Data for processing:
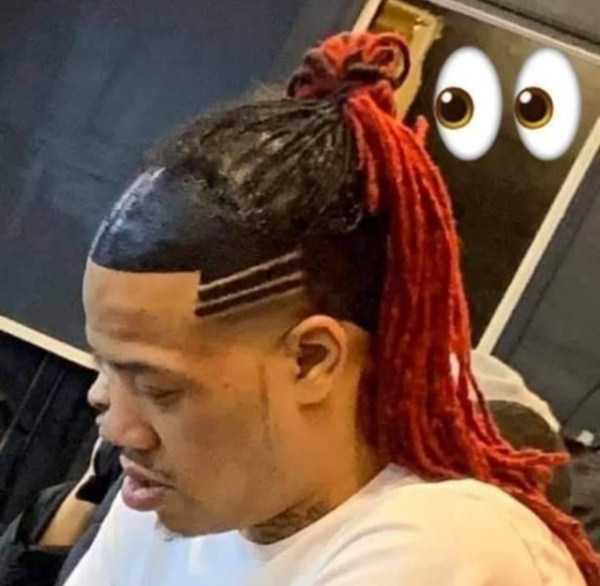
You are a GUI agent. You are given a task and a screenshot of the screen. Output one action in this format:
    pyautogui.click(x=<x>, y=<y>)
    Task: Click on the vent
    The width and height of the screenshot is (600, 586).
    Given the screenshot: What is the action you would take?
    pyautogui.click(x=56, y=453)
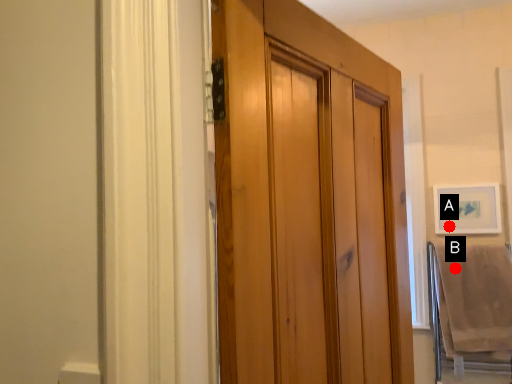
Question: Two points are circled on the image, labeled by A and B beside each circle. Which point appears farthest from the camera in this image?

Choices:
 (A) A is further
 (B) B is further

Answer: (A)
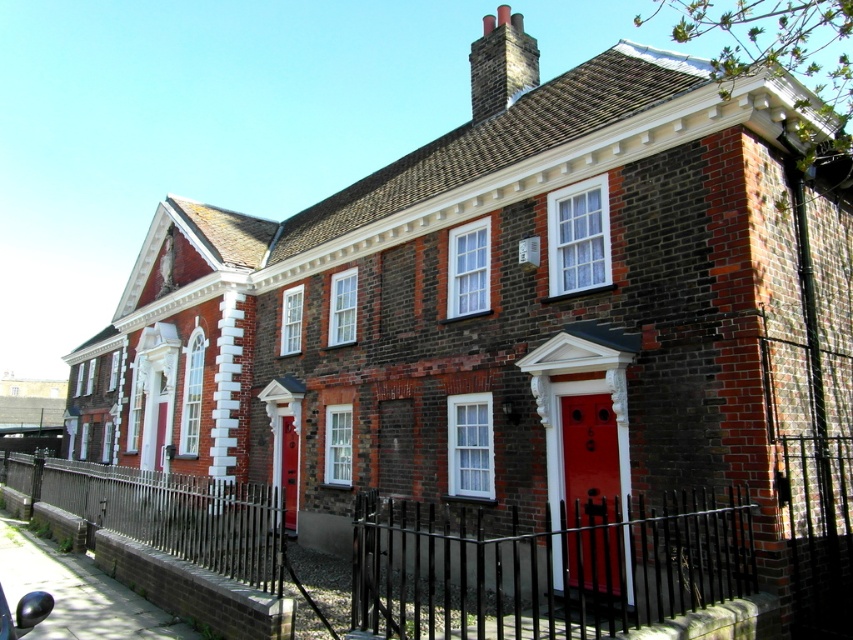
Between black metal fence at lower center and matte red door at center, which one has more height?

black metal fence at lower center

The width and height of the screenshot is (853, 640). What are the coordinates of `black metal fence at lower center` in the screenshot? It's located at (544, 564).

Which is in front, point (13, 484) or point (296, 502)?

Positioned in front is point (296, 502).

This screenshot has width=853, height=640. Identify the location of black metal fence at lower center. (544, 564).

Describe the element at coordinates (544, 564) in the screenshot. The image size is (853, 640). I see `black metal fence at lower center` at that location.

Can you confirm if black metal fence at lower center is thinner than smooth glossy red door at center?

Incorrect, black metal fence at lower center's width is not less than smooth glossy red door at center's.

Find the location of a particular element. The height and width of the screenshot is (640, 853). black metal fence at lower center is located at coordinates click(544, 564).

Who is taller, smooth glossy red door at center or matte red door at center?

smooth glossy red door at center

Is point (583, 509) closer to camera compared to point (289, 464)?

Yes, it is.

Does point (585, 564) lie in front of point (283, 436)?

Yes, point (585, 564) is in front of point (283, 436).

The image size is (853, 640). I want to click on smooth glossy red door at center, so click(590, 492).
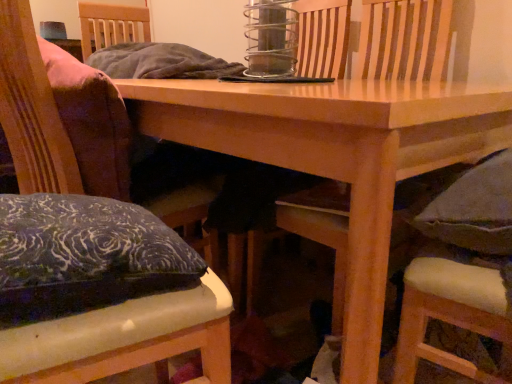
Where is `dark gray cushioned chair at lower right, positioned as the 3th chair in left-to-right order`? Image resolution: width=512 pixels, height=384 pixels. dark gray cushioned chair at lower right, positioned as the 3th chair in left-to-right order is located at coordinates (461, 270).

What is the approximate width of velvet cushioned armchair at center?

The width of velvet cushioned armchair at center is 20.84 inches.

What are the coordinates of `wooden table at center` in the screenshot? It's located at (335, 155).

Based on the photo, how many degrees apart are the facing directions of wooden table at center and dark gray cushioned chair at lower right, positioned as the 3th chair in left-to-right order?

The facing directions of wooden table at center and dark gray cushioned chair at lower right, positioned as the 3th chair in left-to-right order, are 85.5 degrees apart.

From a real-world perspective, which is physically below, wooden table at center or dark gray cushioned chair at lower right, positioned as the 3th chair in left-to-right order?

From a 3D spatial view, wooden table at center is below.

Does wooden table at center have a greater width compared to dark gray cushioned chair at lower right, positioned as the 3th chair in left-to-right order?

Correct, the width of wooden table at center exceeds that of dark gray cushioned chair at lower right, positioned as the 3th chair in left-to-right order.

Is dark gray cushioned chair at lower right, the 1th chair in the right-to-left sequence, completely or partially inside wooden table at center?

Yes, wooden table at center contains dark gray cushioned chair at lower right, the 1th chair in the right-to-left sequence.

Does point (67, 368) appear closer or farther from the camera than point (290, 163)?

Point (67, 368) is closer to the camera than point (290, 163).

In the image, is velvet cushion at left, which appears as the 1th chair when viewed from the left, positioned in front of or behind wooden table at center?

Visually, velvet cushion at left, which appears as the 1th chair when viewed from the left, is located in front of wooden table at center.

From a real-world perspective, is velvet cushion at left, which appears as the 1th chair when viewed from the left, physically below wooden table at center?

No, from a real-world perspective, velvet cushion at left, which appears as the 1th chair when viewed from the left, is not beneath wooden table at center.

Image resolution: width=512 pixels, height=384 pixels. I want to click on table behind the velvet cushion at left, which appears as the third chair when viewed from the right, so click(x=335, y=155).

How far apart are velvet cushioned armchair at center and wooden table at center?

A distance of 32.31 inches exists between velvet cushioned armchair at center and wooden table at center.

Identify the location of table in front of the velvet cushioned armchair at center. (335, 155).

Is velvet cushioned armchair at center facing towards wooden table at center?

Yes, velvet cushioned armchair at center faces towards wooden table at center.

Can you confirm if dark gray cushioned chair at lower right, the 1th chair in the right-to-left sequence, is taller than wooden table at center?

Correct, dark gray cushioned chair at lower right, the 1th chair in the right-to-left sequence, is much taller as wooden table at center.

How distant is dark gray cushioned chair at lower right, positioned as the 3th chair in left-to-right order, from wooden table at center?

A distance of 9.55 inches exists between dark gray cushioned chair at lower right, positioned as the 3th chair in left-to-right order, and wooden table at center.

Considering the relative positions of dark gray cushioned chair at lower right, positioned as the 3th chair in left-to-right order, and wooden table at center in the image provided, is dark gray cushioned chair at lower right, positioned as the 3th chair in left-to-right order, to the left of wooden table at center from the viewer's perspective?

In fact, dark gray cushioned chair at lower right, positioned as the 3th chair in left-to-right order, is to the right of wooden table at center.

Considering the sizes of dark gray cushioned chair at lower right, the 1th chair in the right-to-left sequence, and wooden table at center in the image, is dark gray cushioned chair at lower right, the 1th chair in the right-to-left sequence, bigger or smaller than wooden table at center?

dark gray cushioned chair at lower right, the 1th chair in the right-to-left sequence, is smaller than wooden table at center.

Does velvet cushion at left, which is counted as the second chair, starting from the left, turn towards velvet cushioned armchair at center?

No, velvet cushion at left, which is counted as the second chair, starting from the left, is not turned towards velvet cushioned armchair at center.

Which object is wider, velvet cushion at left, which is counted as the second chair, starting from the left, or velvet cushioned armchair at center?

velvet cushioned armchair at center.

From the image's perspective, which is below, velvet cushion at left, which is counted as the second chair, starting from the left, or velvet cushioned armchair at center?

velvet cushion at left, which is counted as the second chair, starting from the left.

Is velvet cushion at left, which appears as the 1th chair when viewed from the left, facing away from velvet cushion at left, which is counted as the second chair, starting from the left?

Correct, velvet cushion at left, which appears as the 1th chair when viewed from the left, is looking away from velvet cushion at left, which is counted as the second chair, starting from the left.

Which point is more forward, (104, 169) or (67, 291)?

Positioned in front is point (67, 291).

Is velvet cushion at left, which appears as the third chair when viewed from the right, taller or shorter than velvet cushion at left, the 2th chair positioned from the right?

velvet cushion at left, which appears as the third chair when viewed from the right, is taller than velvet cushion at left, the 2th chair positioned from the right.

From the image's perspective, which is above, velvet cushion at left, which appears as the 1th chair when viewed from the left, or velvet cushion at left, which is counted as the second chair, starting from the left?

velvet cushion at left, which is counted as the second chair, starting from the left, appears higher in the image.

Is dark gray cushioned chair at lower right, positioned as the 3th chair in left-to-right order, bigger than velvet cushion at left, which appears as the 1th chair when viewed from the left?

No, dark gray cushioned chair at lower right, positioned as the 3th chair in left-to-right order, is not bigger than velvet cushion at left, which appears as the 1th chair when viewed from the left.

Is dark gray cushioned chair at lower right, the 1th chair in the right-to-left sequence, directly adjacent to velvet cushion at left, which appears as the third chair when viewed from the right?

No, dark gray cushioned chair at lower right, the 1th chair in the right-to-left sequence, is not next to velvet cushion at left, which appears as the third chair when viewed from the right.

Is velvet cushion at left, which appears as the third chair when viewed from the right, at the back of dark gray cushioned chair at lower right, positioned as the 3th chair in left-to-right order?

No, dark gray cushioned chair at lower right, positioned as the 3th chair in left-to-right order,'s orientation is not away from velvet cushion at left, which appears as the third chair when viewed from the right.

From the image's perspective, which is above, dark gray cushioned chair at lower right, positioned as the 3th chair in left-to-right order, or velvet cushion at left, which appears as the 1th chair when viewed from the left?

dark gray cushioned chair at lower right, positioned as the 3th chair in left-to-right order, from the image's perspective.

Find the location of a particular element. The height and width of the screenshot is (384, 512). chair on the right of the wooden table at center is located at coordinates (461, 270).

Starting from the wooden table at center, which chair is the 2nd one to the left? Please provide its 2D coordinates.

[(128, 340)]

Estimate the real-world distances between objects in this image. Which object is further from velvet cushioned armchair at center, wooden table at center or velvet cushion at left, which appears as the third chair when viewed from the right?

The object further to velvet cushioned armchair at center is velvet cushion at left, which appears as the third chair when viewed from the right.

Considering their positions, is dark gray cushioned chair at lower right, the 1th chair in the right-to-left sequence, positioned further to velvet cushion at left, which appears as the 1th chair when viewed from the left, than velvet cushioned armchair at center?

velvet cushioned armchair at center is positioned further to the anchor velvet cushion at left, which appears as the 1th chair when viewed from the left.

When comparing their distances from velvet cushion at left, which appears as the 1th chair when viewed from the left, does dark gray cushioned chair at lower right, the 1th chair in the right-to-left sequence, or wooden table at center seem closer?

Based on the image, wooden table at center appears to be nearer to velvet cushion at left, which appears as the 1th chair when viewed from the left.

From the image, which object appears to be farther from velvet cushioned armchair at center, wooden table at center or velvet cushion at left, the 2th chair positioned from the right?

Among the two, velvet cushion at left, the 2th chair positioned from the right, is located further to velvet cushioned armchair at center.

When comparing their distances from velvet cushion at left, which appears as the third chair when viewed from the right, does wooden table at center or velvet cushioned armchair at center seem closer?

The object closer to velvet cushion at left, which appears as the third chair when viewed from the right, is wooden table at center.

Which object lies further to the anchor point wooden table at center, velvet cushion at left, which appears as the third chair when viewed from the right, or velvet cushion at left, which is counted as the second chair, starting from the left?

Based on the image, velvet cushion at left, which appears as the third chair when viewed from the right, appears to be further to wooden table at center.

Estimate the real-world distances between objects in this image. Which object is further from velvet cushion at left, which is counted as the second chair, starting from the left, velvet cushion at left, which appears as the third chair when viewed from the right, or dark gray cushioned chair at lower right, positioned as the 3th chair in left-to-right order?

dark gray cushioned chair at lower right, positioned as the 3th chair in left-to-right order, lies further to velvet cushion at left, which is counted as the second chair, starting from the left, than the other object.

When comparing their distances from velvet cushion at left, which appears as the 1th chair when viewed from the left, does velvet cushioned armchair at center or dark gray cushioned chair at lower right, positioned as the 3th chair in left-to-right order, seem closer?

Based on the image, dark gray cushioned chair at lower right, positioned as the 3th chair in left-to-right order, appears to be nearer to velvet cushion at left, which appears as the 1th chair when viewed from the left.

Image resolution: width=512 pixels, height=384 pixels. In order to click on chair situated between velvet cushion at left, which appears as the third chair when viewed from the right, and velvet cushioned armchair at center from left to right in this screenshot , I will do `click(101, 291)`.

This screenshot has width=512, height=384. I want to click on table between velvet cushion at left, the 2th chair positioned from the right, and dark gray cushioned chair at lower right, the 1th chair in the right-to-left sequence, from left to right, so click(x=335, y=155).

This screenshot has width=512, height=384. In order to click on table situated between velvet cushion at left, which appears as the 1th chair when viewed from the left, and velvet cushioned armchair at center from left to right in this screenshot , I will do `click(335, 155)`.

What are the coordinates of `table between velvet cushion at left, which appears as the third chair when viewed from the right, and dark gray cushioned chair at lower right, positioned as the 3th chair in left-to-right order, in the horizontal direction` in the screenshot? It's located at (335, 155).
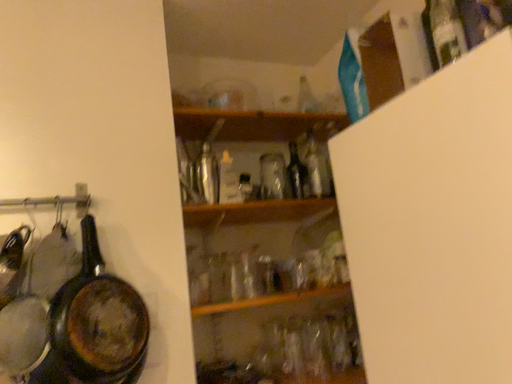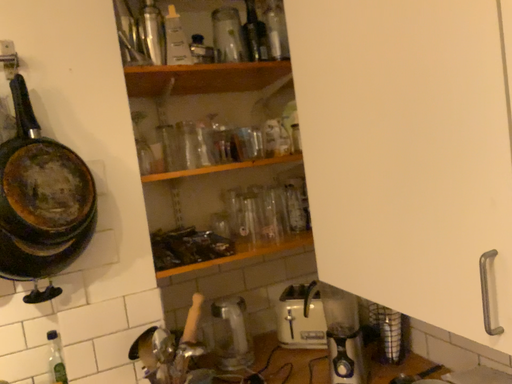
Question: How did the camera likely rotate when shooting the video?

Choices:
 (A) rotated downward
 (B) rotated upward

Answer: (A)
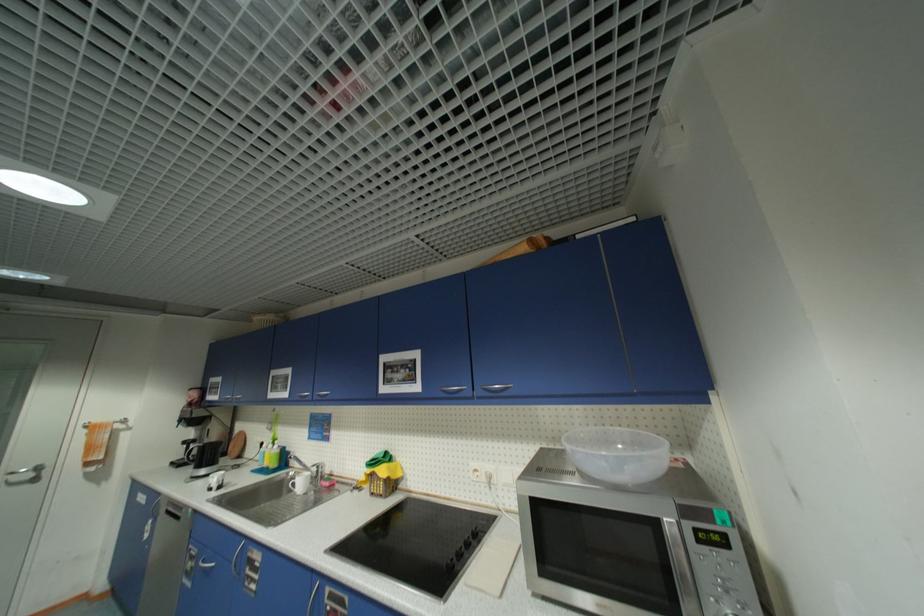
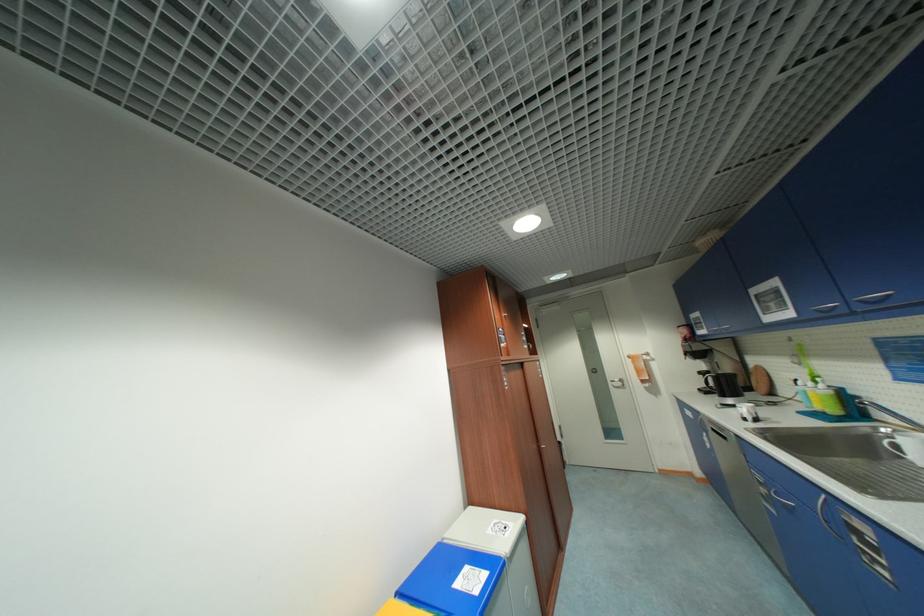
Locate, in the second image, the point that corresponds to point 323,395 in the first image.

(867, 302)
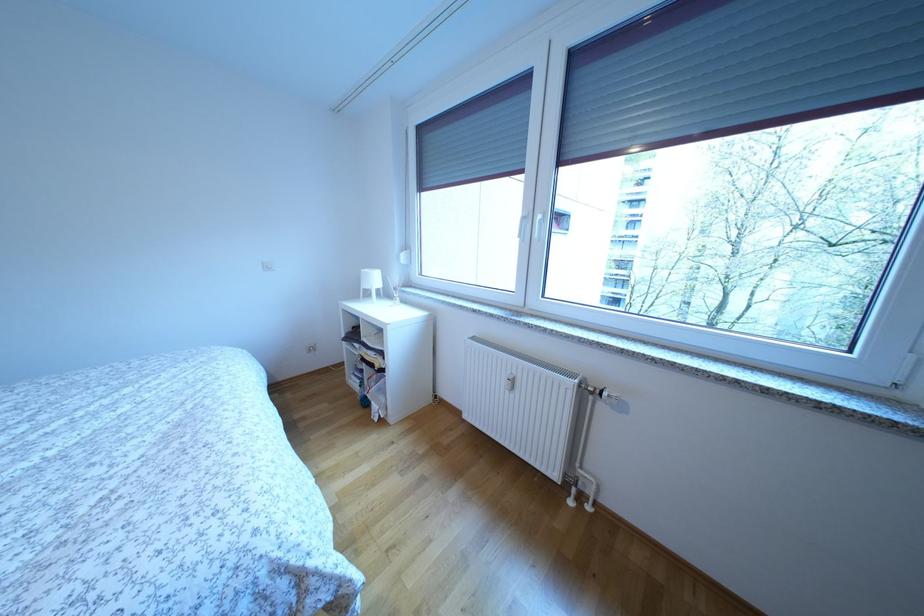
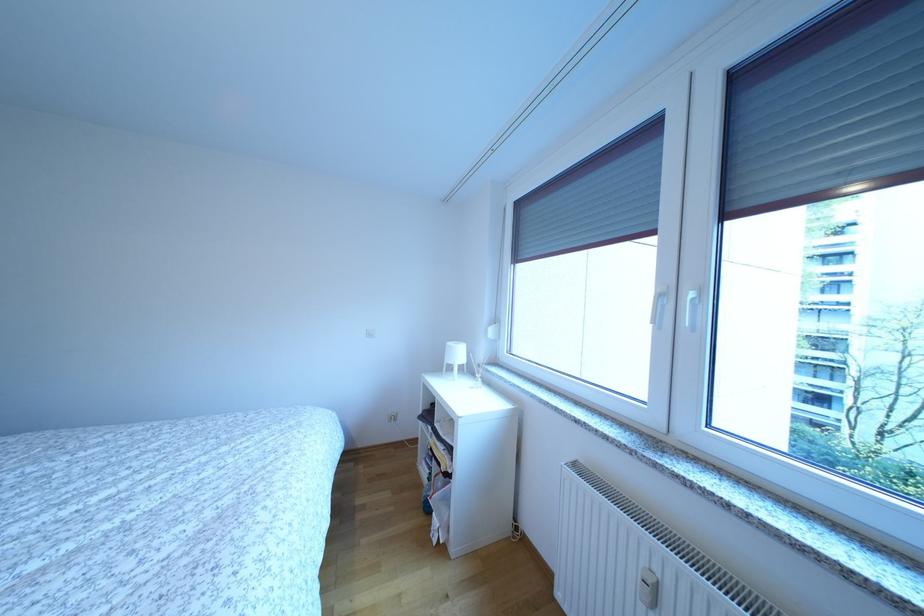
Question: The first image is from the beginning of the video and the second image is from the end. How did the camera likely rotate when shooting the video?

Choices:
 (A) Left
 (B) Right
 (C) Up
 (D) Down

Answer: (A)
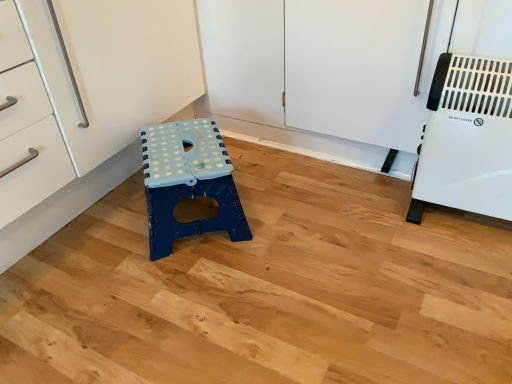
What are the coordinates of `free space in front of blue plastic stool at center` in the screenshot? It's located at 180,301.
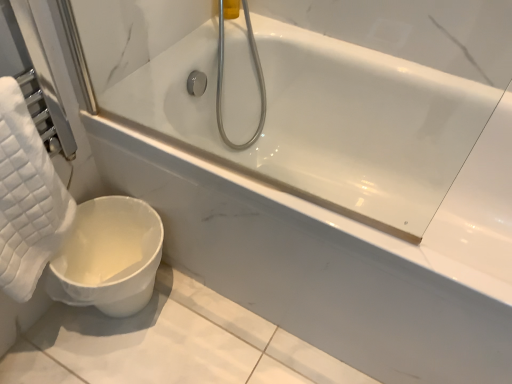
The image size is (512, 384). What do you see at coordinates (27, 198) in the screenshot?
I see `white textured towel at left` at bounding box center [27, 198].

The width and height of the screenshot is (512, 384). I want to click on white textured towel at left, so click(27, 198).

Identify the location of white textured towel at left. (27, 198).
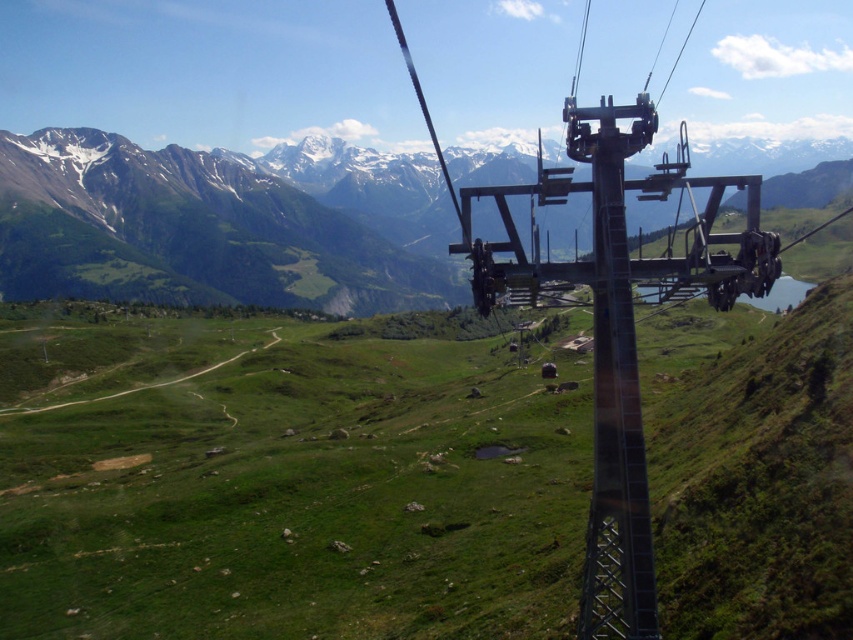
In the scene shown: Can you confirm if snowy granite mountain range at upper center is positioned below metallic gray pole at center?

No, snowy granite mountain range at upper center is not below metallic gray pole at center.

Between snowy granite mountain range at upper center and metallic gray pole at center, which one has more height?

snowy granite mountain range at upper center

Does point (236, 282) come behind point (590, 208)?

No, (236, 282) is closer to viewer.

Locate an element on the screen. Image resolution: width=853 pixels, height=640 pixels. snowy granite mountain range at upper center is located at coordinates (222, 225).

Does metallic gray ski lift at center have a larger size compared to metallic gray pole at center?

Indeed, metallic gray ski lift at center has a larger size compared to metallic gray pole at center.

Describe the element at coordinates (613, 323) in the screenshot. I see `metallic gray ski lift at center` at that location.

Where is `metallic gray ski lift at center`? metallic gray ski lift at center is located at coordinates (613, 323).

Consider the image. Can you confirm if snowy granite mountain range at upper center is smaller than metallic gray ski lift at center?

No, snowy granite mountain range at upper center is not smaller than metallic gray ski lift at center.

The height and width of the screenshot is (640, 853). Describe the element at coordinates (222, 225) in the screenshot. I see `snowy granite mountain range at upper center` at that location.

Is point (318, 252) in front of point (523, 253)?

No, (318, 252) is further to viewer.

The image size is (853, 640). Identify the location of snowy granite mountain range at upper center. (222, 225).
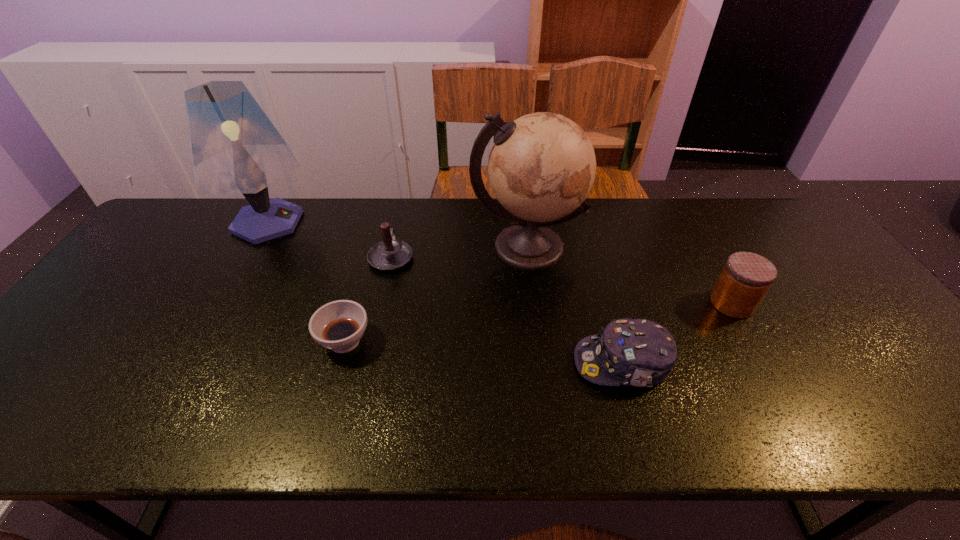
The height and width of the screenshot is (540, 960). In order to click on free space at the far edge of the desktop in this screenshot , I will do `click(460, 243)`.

Task prompt:
Copy the material exactly, from the line containing "No, snowy granite mountain range at upper center is not smaller" through the end of the material, both ends included, and omit the pictures.

Full solution:
No, snowy granite mountain range at upper center is not smaller than metallic gray ski lift at center.

The height and width of the screenshot is (640, 853). Describe the element at coordinates (222, 225) in the screenshot. I see `snowy granite mountain range at upper center` at that location.

Is point (318, 252) in front of point (523, 253)?

No, (318, 252) is further to viewer.

The image size is (853, 640). Identify the location of snowy granite mountain range at upper center. (222, 225).
The height and width of the screenshot is (540, 960). In order to click on free space at the far edge of the desktop in this screenshot , I will do `click(460, 243)`.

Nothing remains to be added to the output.